Assigned task: Could you reproduce every record below exactly, excluding all pictures?

┄┄┄┄┄┄

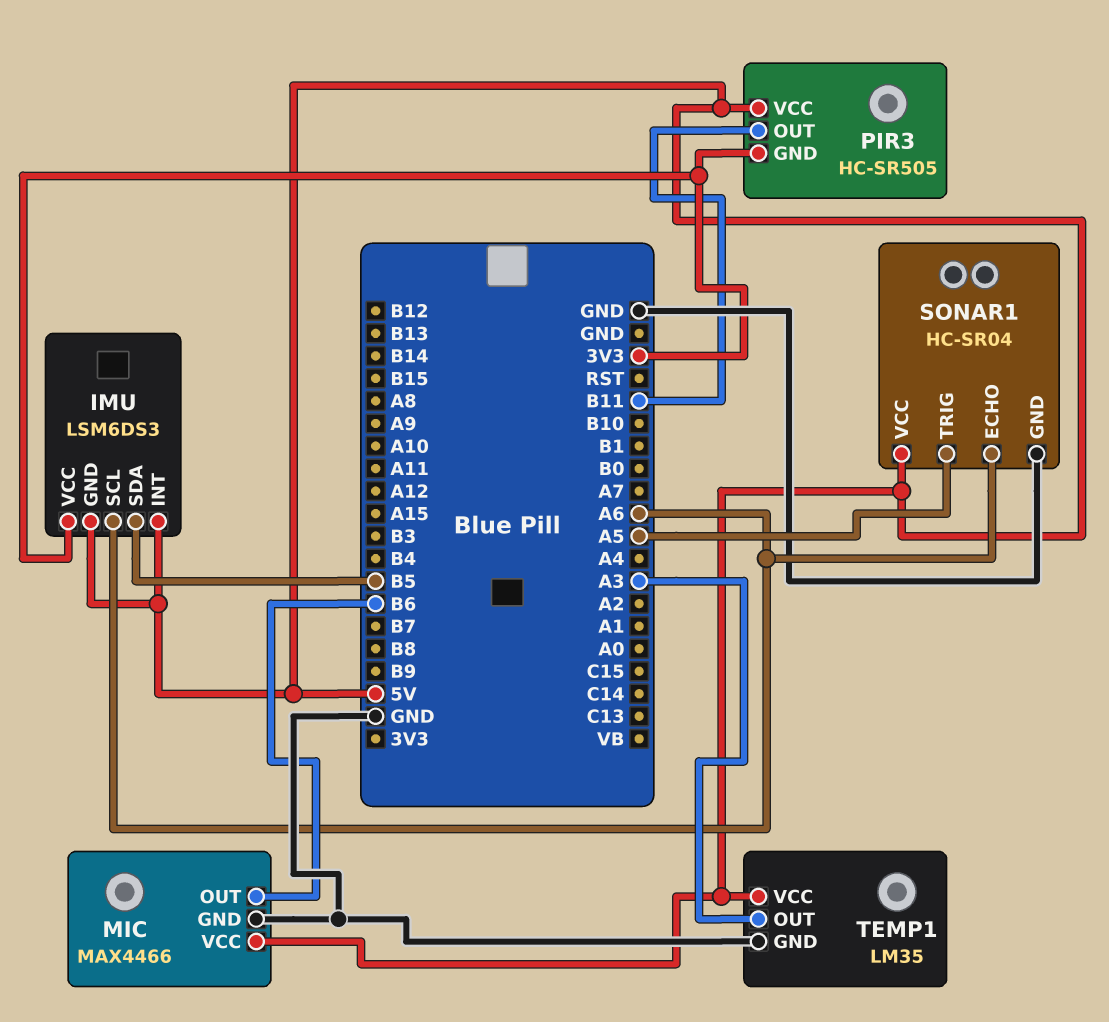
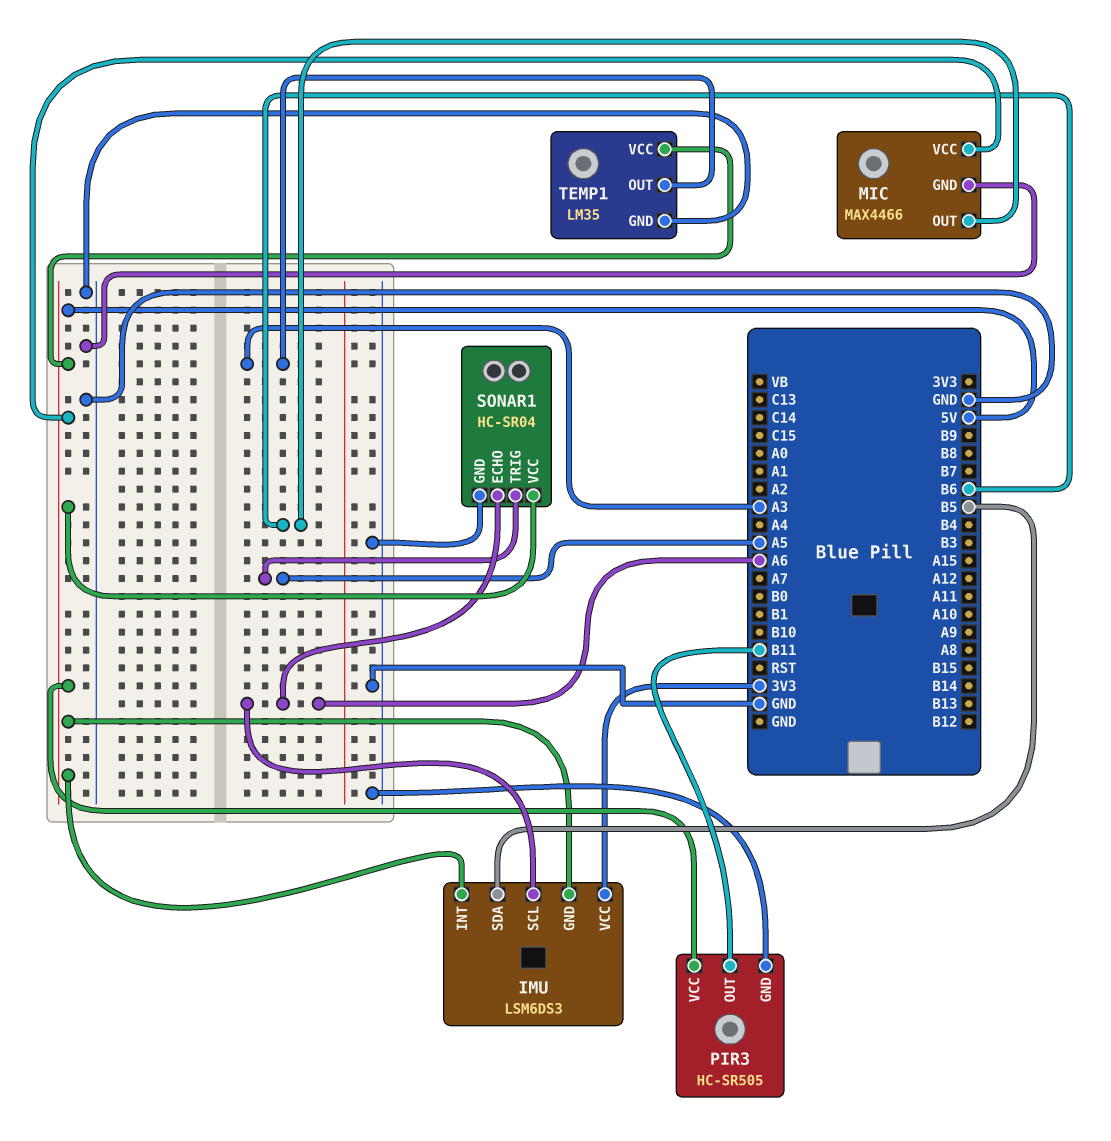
PIR3 pin GND: 3V3 -> GND

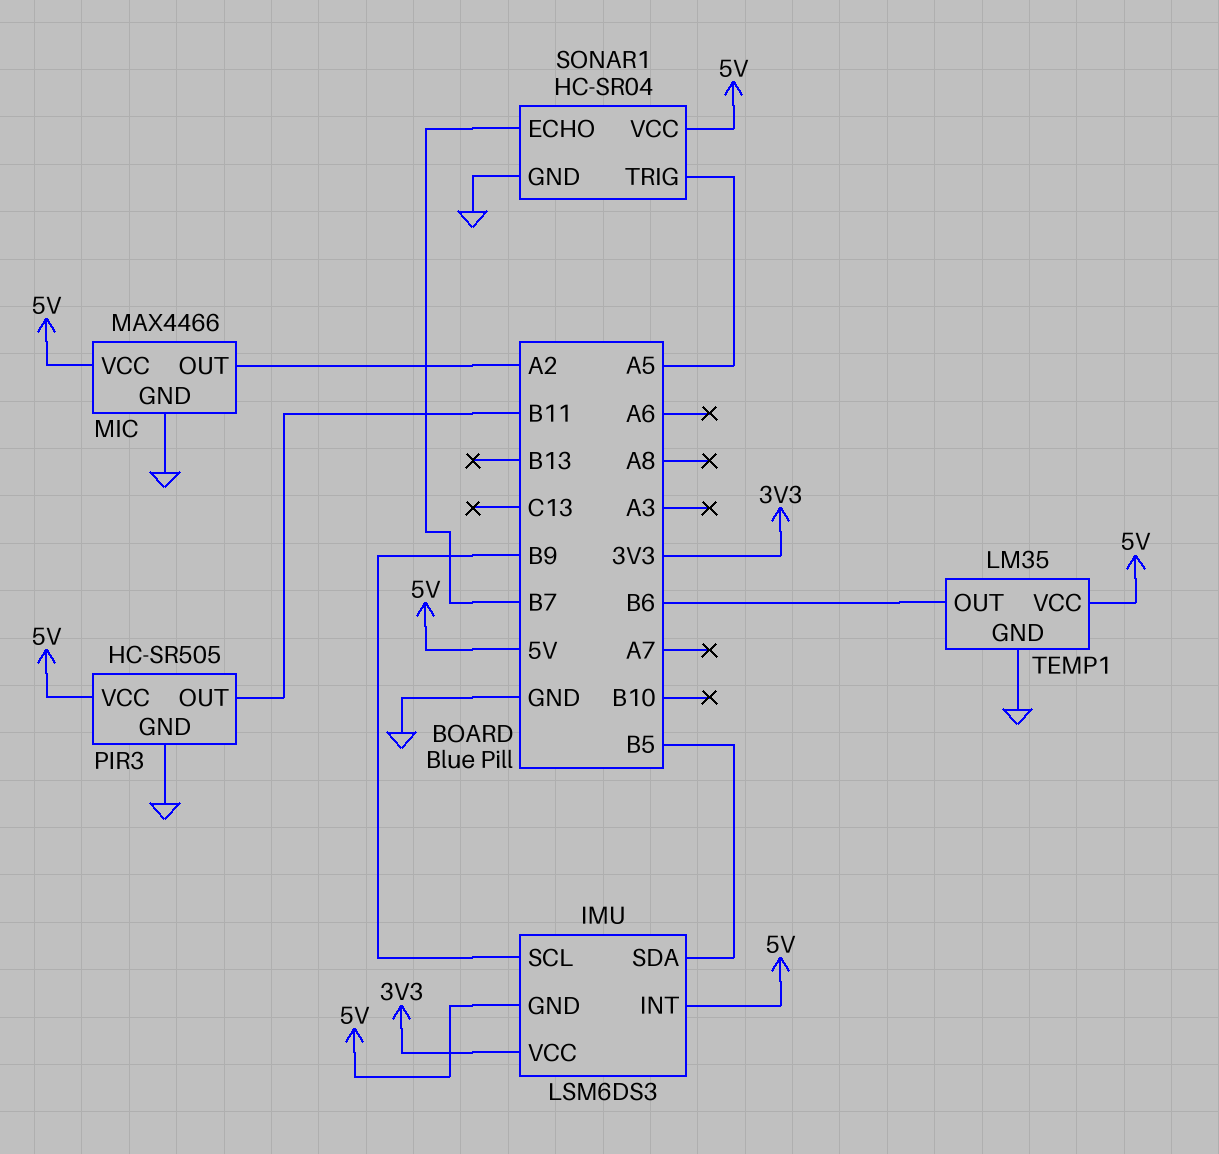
IMU pin SCL: A6 -> B9
MIC pin OUT: B6 -> A2
SONAR1 pin ECHO: A6 -> B7
TEMP1 pin OUT: A3 -> B6

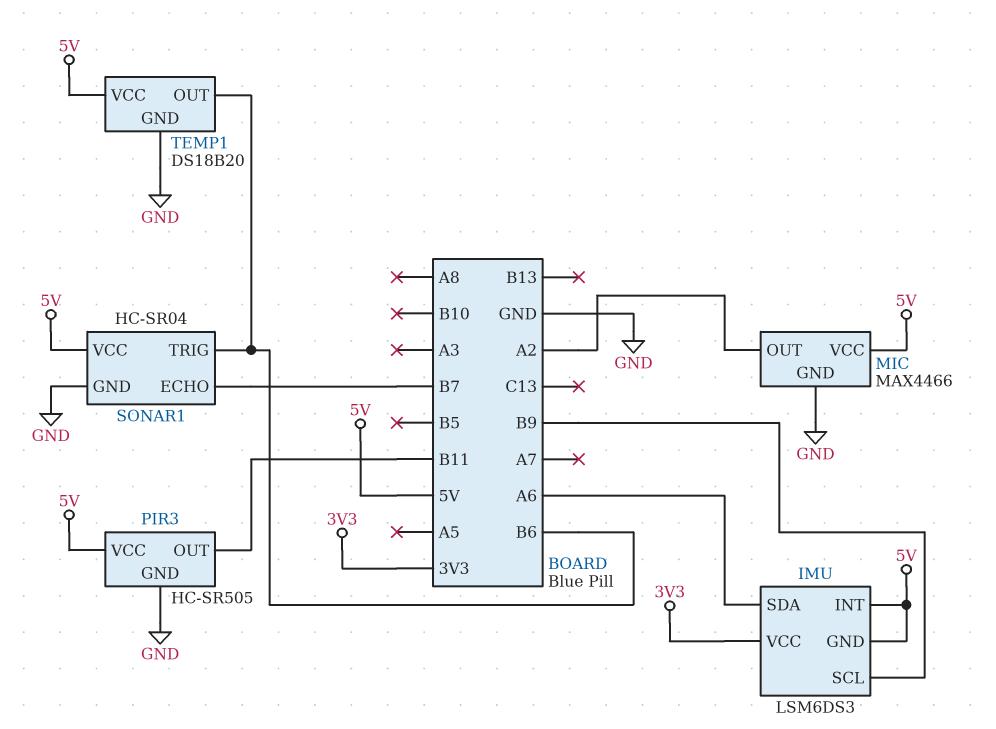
IMU pin SDA: B5 -> A6
SONAR1 pin TRIG: A5 -> B6
TEMP1: LM35 -> DS18B20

┄┄┄┄┄┄

Exercise response:
PIR3 pin GND: 3V3 -> GND

IMU pin SCL: A6 -> B9
MIC pin OUT: B6 -> A2
SONAR1 pin ECHO: A6 -> B7
TEMP1 pin OUT: A3 -> B6

IMU pin SDA: B5 -> A6
SONAR1 pin TRIG: A5 -> B6
TEMP1: LM35 -> DS18B20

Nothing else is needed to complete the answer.